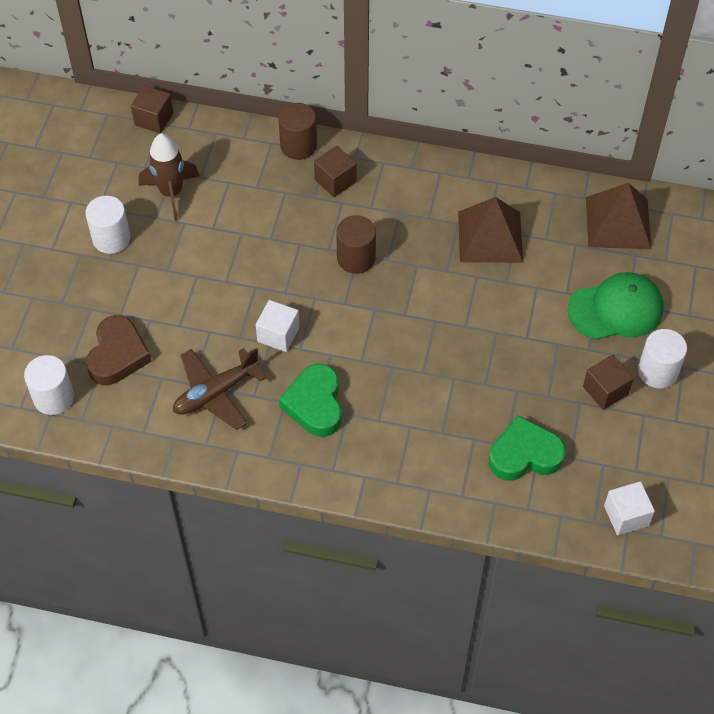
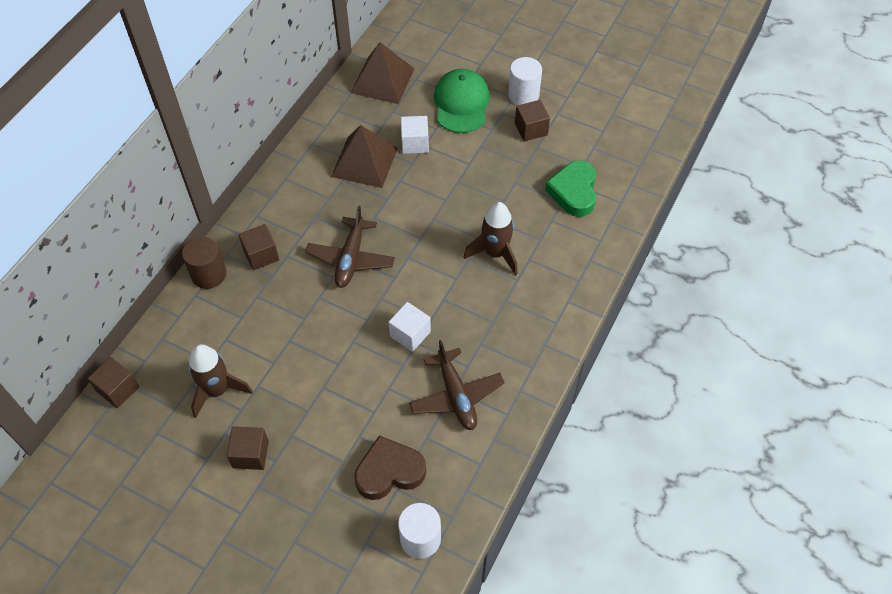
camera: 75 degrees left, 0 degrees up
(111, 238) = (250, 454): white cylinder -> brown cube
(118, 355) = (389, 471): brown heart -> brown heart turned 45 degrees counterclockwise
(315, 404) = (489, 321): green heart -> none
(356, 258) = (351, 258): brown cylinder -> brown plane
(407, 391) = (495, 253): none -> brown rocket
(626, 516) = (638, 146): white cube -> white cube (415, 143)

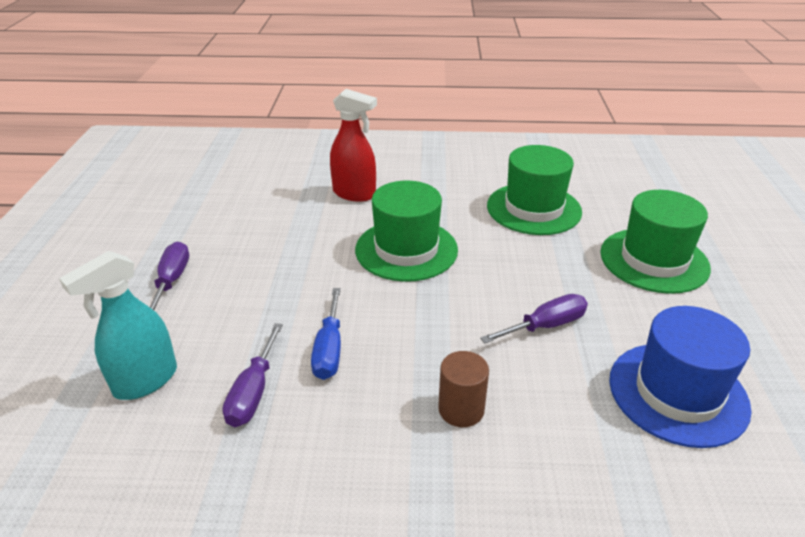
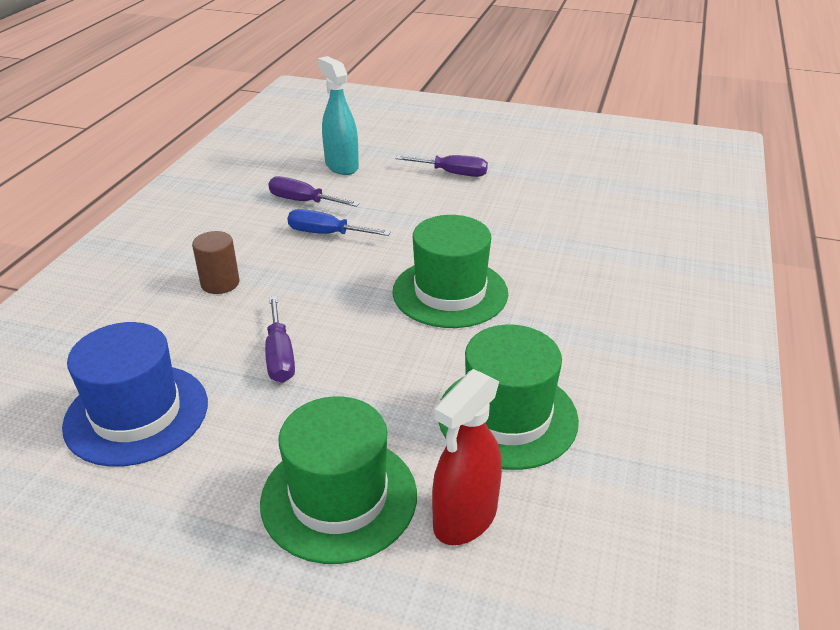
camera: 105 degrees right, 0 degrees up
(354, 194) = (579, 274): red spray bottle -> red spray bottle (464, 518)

→ **Goal of the exercise**
No lines before the one containing "camera: 105 degrees right, 0 degrees up" belong in the answer; write out that line and each one after it exactly, through the end of the records.

→ **Result of the exercise**
camera: 105 degrees right, 0 degrees up
(354, 194) = (579, 274): red spray bottle -> red spray bottle (464, 518)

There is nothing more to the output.